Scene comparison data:
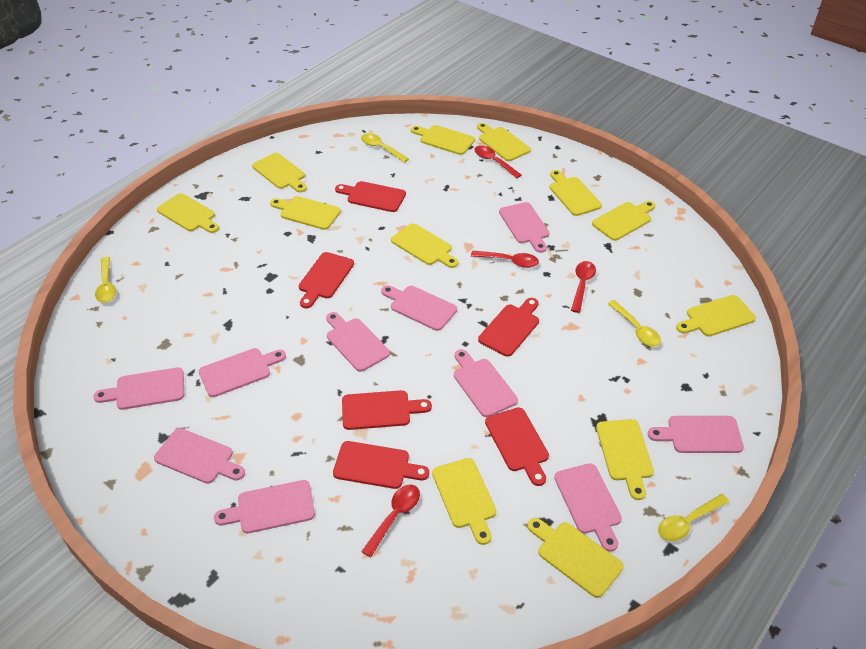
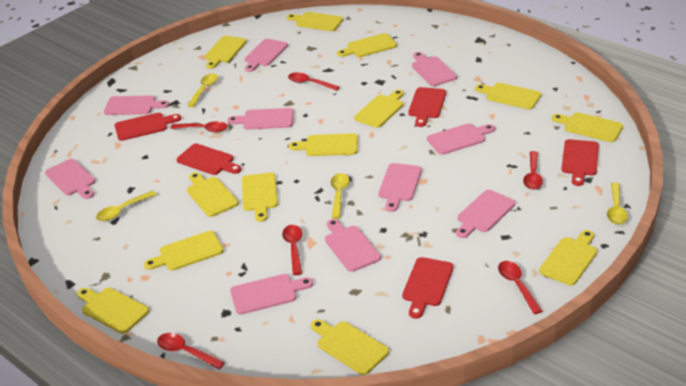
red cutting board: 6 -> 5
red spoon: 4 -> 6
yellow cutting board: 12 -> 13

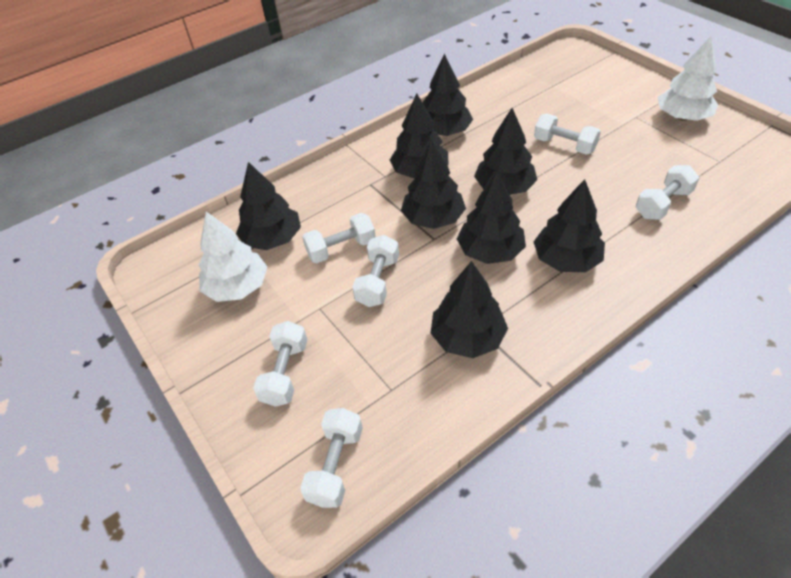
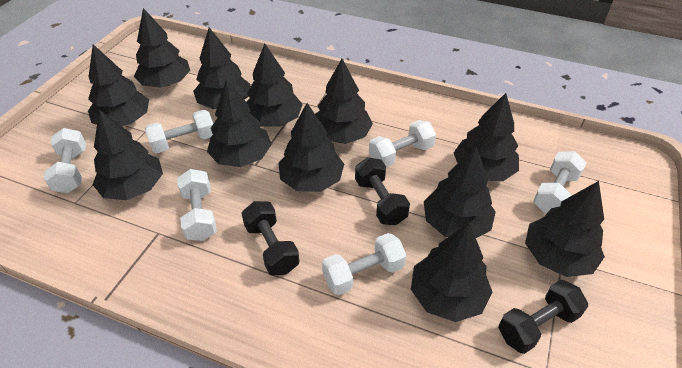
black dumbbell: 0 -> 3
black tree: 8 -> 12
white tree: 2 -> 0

EXERCISE OBJECTIVE:
Output the records exactly, please. The pictures are not part of the copy.

WRITTEN RESPONSE:
red cutting board: 6 -> 5
red spoon: 4 -> 6
yellow cutting board: 12 -> 13

black dumbbell: 0 -> 3
black tree: 8 -> 12
white tree: 2 -> 0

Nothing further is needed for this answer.